=== Exercise details ===
Exact copy, no pictures: return all the data below as written.
----- The input -----
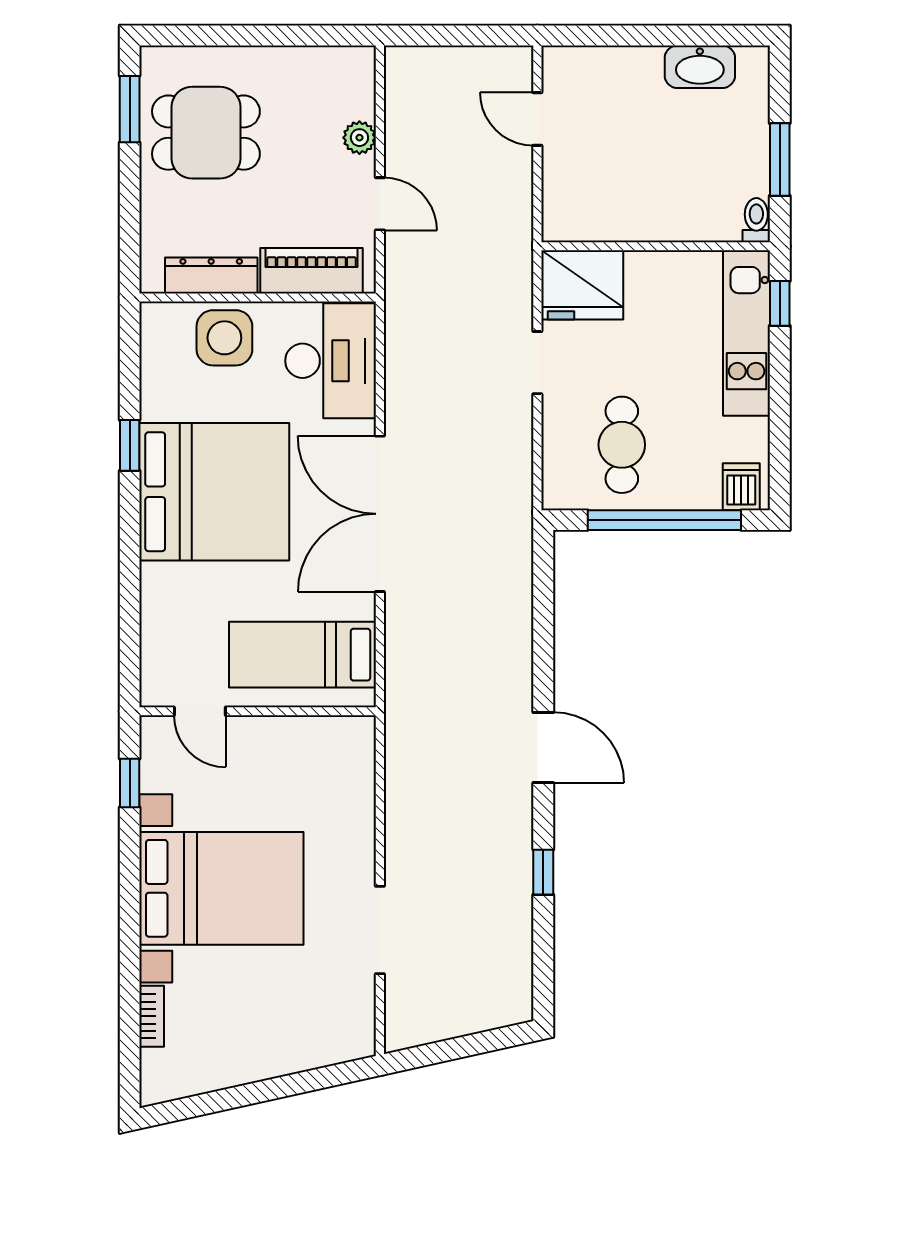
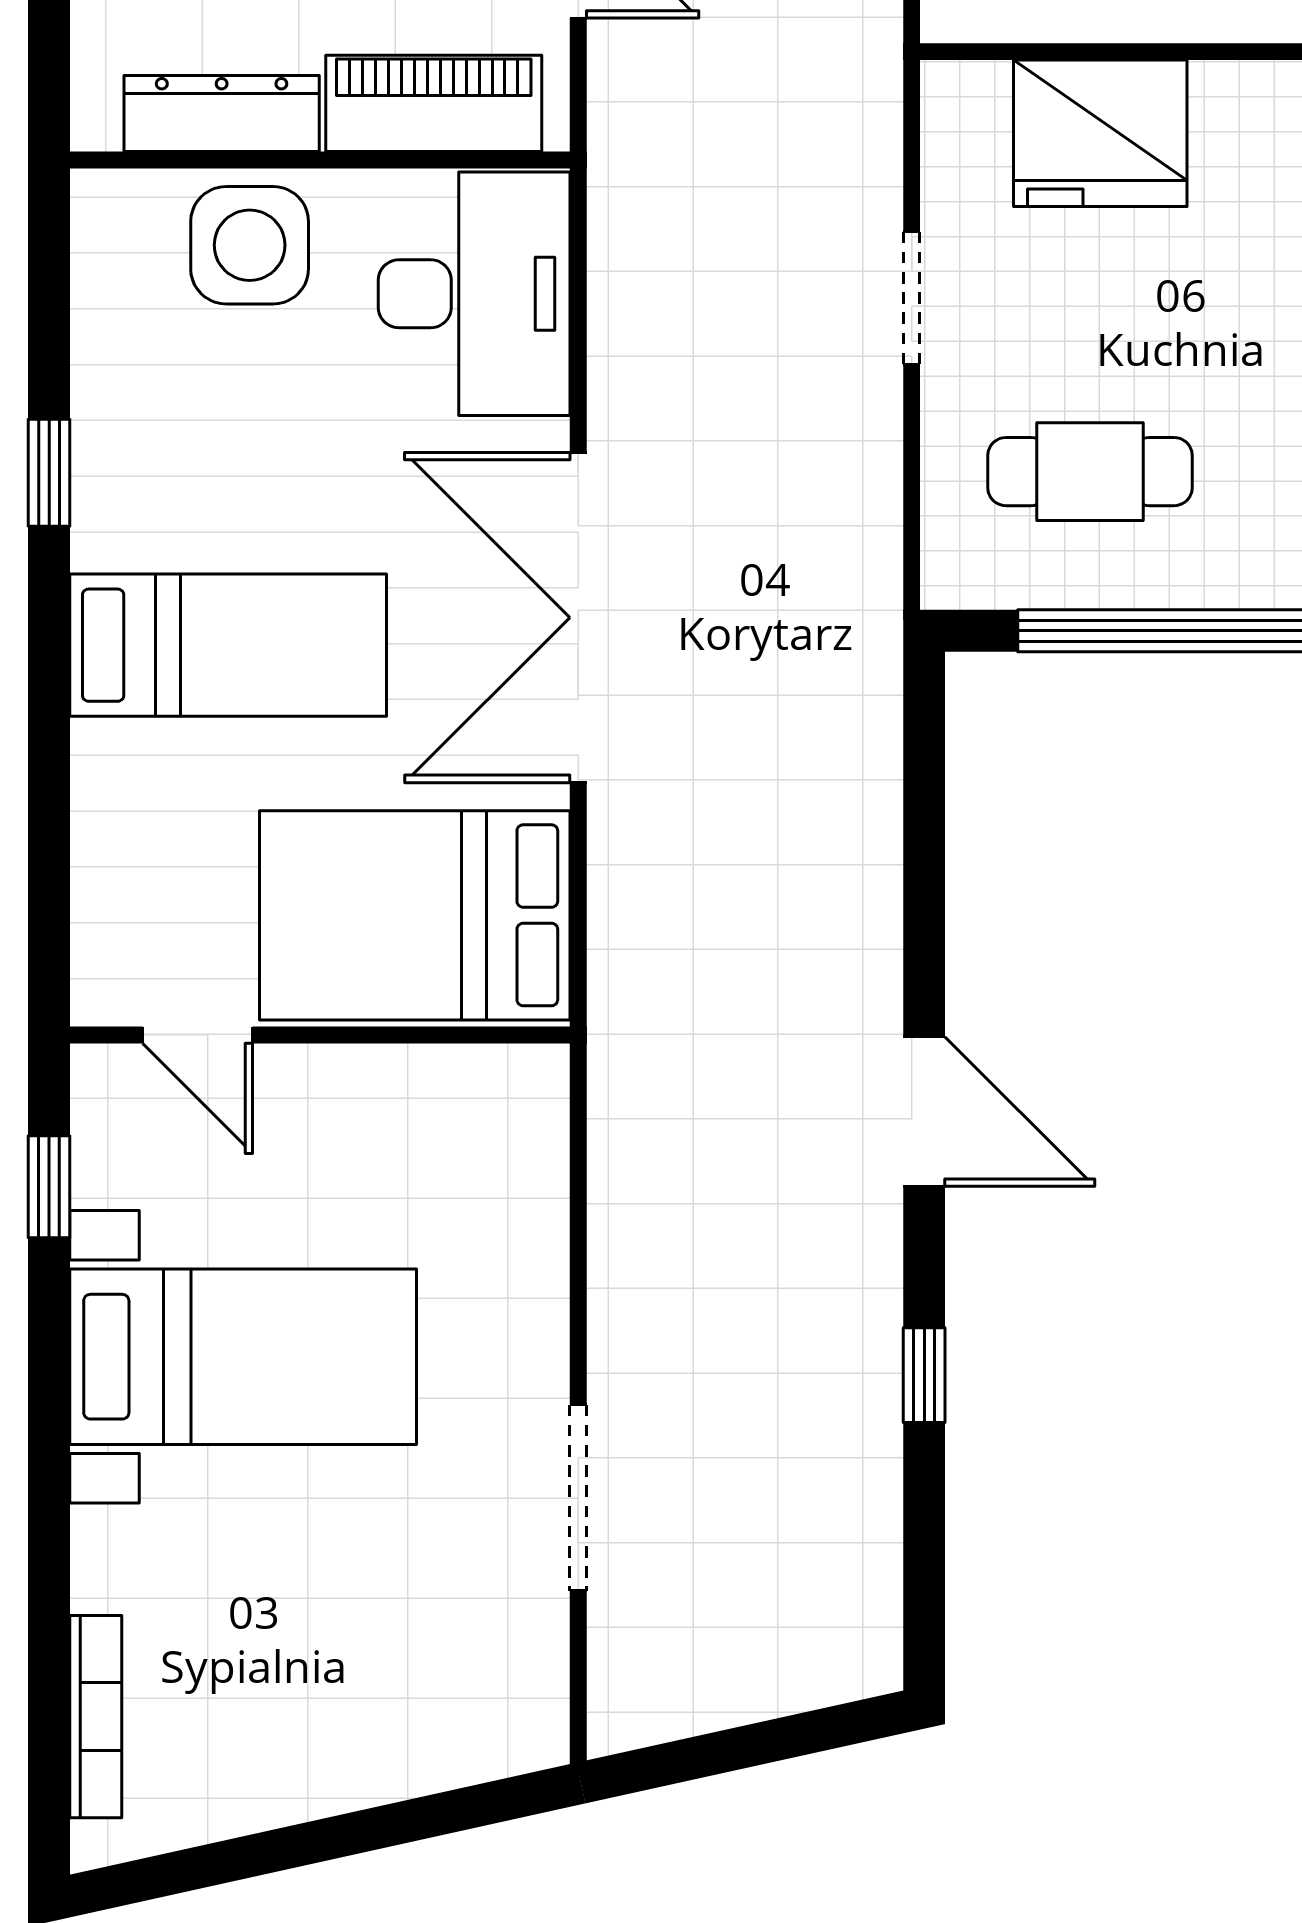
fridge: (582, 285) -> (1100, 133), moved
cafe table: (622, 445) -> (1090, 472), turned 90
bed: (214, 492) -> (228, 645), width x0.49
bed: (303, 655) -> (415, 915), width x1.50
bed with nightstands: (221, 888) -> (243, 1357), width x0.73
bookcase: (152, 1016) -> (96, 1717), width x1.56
-----
=== Result of this exercise ===
fridge: (582, 285) -> (1100, 133), moved
cafe table: (622, 445) -> (1090, 472), turned 90
bed: (214, 492) -> (228, 645), width x0.49
bed: (303, 655) -> (415, 915), width x1.50
bed with nightstands: (221, 888) -> (243, 1357), width x0.73
bookcase: (152, 1016) -> (96, 1717), width x1.56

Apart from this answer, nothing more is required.